*Exercise aim*: Your task is to repeat all of the data exactly while excluding the pictures.

*Provided material*:
::::::::::

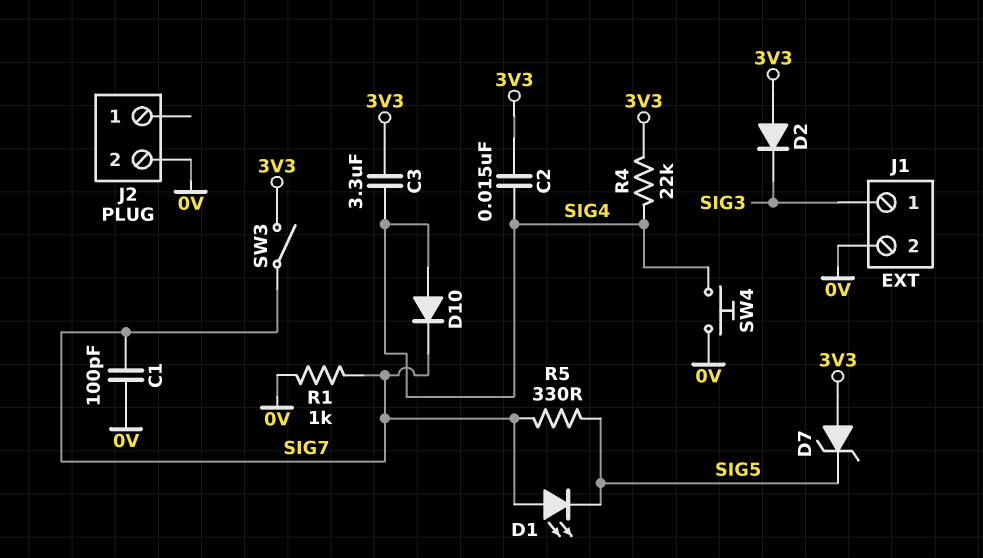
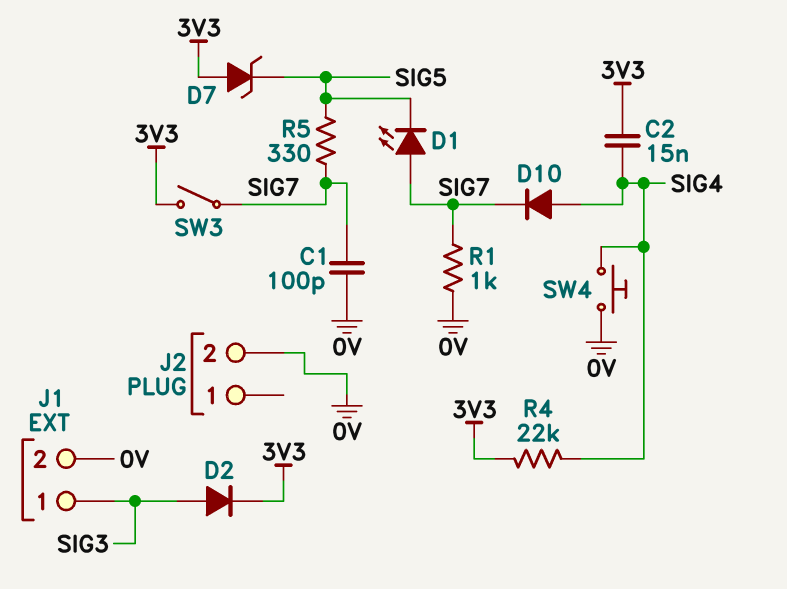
C3: 3.3uF (3V3, SIG4) -> none
D2: diode (A 3V3, K SIG3) -> diode (A SIG3, K 3V3)

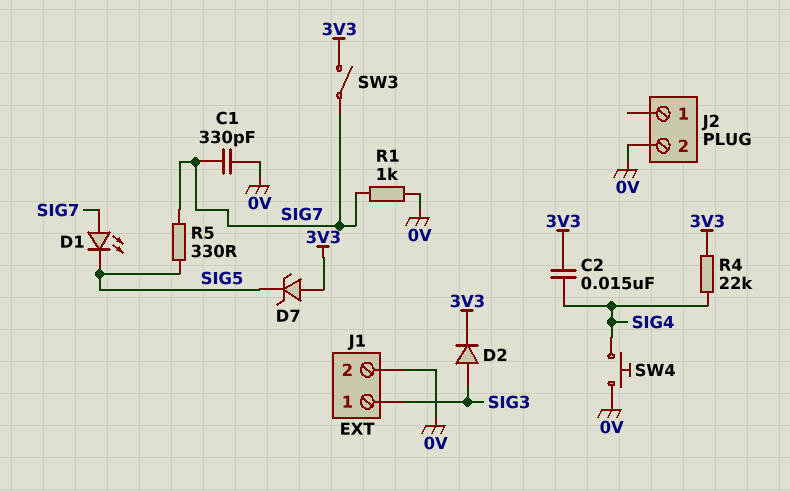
C1: 100pF (0V, SIG7) -> 330pF (0V, SIG7)
D10: diode (A SIG4, K SIG7) -> none

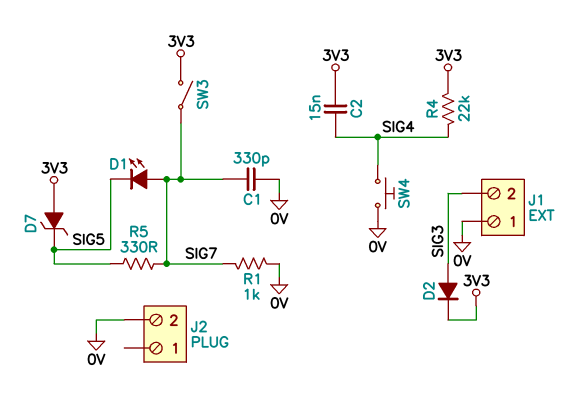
J1 pin 1: SIG3 -> 0V
J1 pin 2: 0V -> SIG3

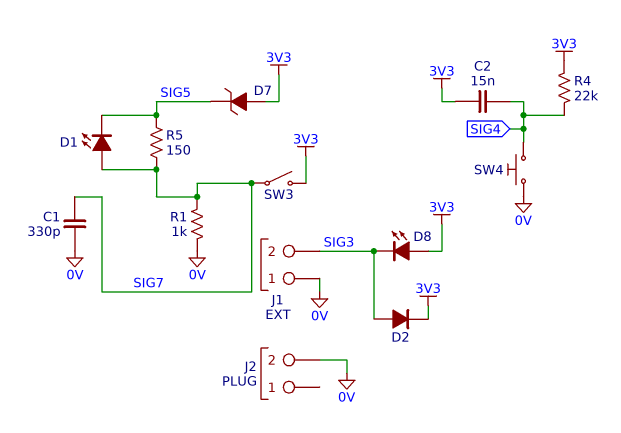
D8: none -> LED (A 3V3, K SIG3)
R5: 330 (SIG5, SIG7) -> 150 (SIG5, SIG7)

::::::::::

*Solution for this task*:
C3: 3.3uF (3V3, SIG4) -> none
D2: diode (A 3V3, K SIG3) -> diode (A SIG3, K 3V3)

C1: 100pF (0V, SIG7) -> 330pF (0V, SIG7)
D10: diode (A SIG4, K SIG7) -> none

J1 pin 1: SIG3 -> 0V
J1 pin 2: 0V -> SIG3

D8: none -> LED (A 3V3, K SIG3)
R5: 330 (SIG5, SIG7) -> 150 (SIG5, SIG7)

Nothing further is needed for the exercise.